▶ Directions: Give again, word for word, every line in the entries below from the line with "appeared: wallet (white)" up to and including the line with "spun: pan (turquoise)", and no other line.

Dataset entries

------

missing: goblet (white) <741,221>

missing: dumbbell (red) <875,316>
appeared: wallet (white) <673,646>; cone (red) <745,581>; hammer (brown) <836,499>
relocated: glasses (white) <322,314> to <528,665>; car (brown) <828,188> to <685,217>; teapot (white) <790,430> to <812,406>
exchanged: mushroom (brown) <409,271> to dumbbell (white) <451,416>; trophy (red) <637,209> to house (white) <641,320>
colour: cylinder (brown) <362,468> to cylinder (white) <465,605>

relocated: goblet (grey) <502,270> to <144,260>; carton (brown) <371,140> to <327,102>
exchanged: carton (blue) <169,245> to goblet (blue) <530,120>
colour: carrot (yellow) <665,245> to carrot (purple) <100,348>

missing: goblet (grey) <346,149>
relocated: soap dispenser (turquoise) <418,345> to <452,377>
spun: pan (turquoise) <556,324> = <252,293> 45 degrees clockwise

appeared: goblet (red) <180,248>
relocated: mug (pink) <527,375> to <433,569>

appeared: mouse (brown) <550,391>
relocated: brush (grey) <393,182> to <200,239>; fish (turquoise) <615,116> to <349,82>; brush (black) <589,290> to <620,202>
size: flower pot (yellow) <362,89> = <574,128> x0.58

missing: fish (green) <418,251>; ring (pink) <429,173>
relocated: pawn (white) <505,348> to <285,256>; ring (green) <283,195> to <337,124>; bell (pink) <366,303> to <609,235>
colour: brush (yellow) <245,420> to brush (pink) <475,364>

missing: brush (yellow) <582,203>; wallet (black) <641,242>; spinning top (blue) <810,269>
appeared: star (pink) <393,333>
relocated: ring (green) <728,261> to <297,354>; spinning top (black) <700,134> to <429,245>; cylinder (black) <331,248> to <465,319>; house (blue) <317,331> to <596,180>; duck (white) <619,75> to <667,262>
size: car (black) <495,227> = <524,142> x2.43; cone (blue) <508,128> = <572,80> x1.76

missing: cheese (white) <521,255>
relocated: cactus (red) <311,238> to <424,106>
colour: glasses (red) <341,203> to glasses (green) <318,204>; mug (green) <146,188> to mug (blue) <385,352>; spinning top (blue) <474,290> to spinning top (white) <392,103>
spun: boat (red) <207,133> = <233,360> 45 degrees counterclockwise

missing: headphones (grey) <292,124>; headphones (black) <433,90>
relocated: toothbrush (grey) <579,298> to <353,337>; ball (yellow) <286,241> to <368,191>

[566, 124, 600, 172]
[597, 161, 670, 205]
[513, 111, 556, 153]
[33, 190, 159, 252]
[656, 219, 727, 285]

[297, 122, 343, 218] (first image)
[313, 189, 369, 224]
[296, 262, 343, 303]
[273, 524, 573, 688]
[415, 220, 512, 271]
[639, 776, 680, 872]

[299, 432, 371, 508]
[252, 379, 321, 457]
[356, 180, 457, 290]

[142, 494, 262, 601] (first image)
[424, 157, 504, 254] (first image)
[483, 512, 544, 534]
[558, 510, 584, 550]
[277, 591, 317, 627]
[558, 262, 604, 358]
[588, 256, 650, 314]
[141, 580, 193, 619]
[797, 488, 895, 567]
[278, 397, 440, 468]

------

▶ Response:
appeared: wallet (white) <673,646>; cone (red) <745,581>; hammer (brown) <836,499>
relocated: glasses (white) <322,314> to <528,665>; car (brown) <828,188> to <685,217>; teapot (white) <790,430> to <812,406>
exchanged: mushroom (brown) <409,271> to dumbbell (white) <451,416>; trophy (red) <637,209> to house (white) <641,320>
colour: cylinder (brown) <362,468> to cylinder (white) <465,605>

relocated: goblet (grey) <502,270> to <144,260>; carton (brown) <371,140> to <327,102>
exchanged: carton (blue) <169,245> to goblet (blue) <530,120>
colour: carrot (yellow) <665,245> to carrot (purple) <100,348>

missing: goblet (grey) <346,149>
relocated: soap dispenser (turquoise) <418,345> to <452,377>
spun: pan (turquoise) <556,324> = <252,293> 45 degrees clockwise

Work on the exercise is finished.